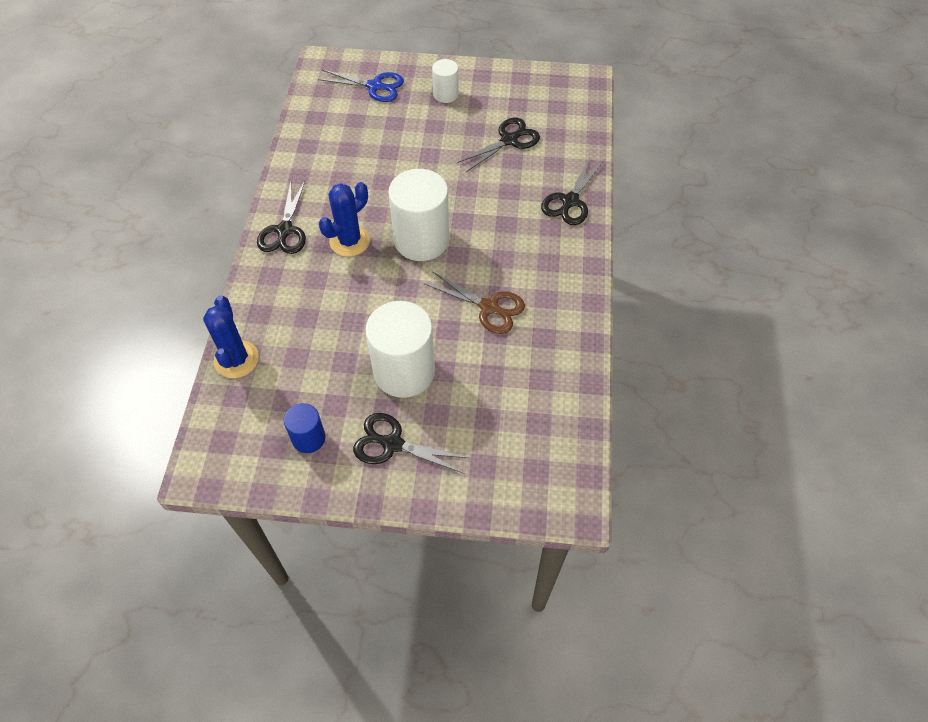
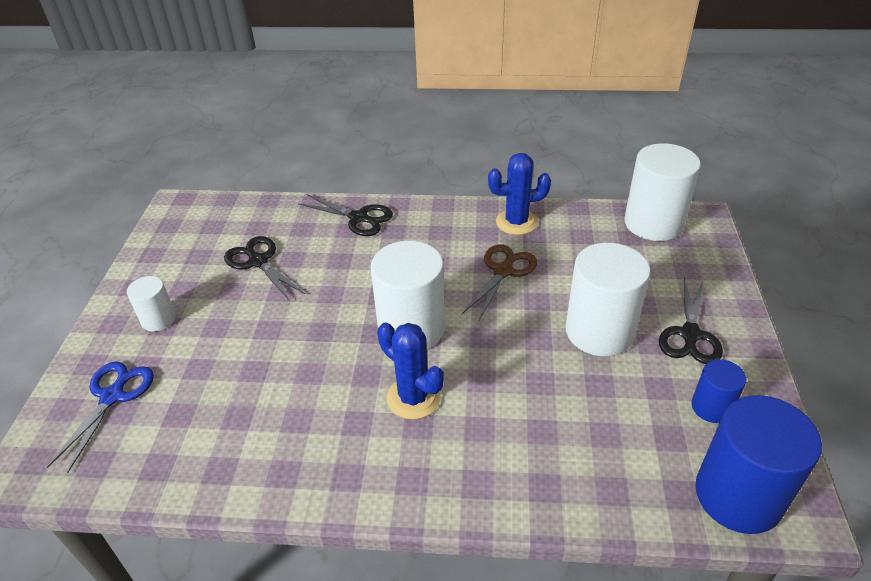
camera: 90 degrees left, 15 degrees down
blue cactus [203,295,259,378] -> blue cactus moved to [488,153,551,235]
black scissors [257,181,306,254] -> none
none -> white cylinder [624,143,701,241]
none -> blue cylinder [695,395,822,534]

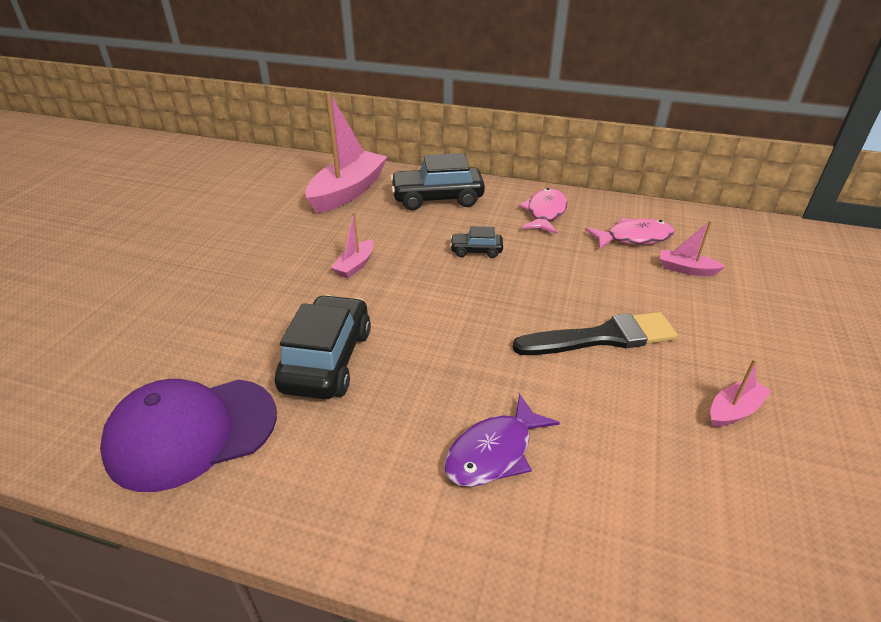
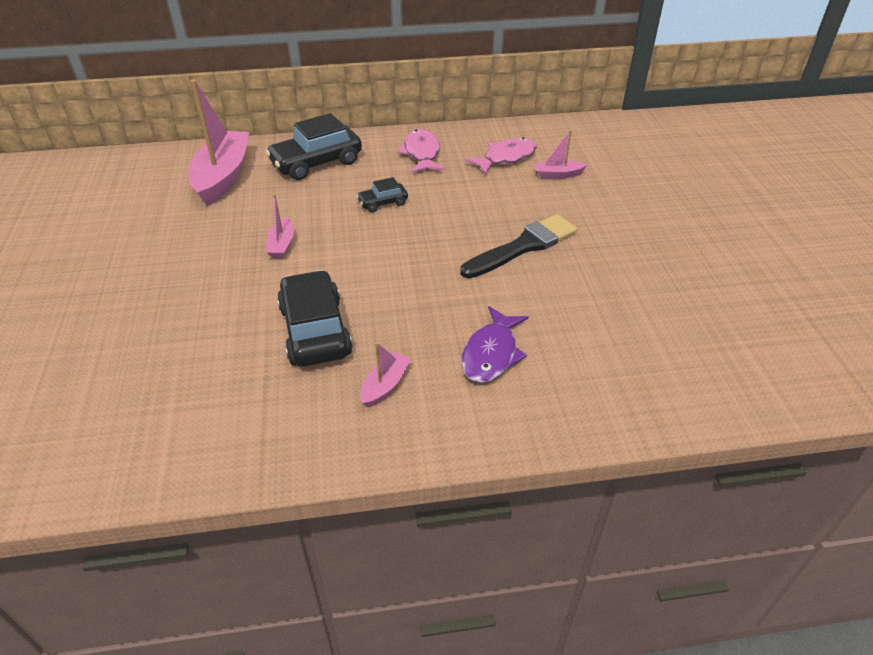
camera: 25 degrees left, 5 degrees up
purple cap [100,379,277,492] -> none
pink boat [710,359,772,427] -> pink boat moved to [360,342,411,408]

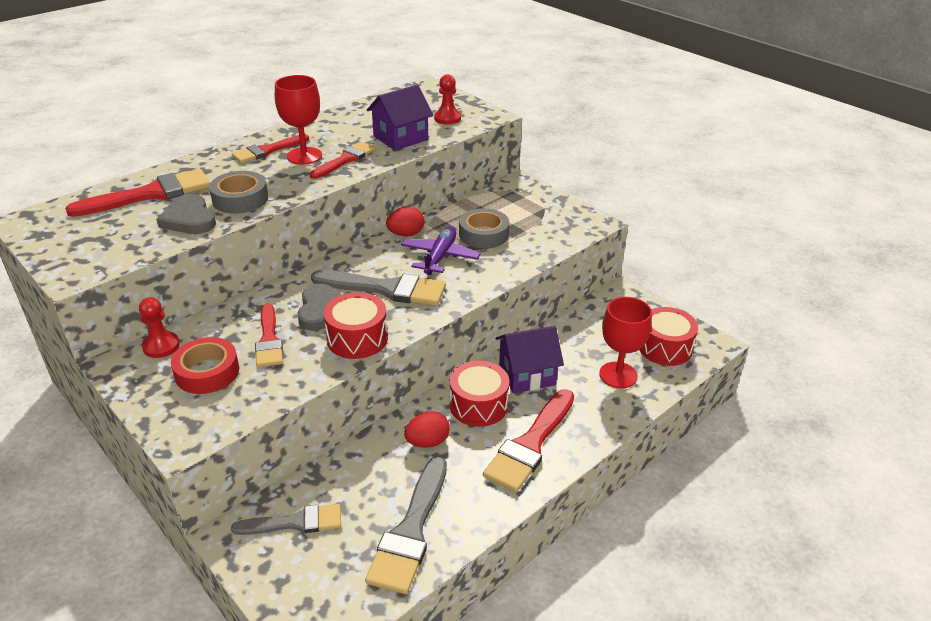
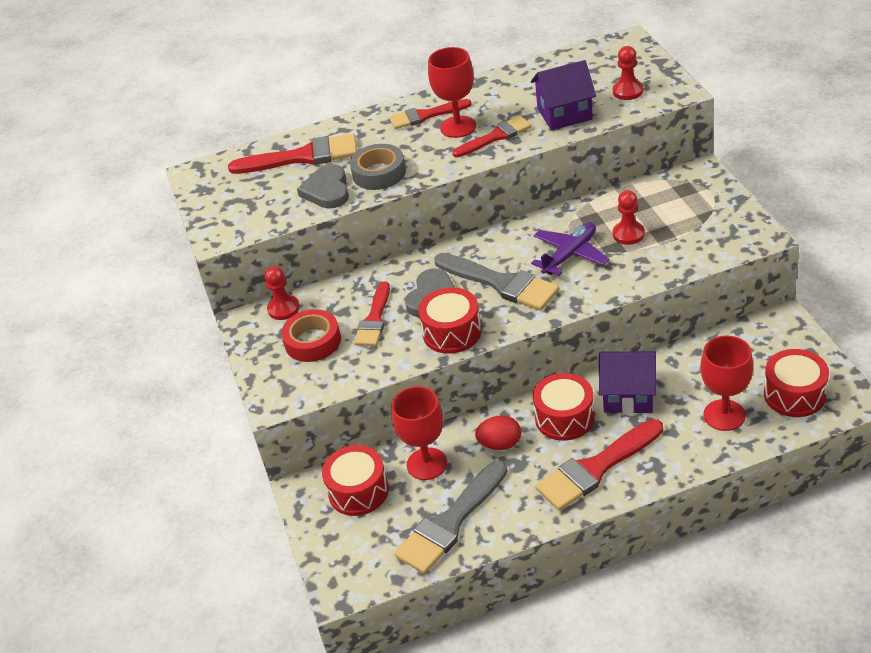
camera: 30 degrees right, 5 degrees up
grey brush [231,504,341,535] -> red drum [322,445,389,516]
red egg [386,207,424,236] -> none
grey tape [459,208,509,249] -> red pawn [613,190,645,245]
none -> red goblet [391,386,447,480]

--------------------------------------------------

EXERCISE BRIEF
With pictures left out, print the lines of the material above from the line containing "pink boat [710,359,772,427]" through its last line, exactly and nothing more.

SOLUTION BELOW
pink boat [710,359,772,427] -> pink boat moved to [360,342,411,408]

camera: 30 degrees right, 5 degrees up
grey brush [231,504,341,535] -> red drum [322,445,389,516]
red egg [386,207,424,236] -> none
grey tape [459,208,509,249] -> red pawn [613,190,645,245]
none -> red goblet [391,386,447,480]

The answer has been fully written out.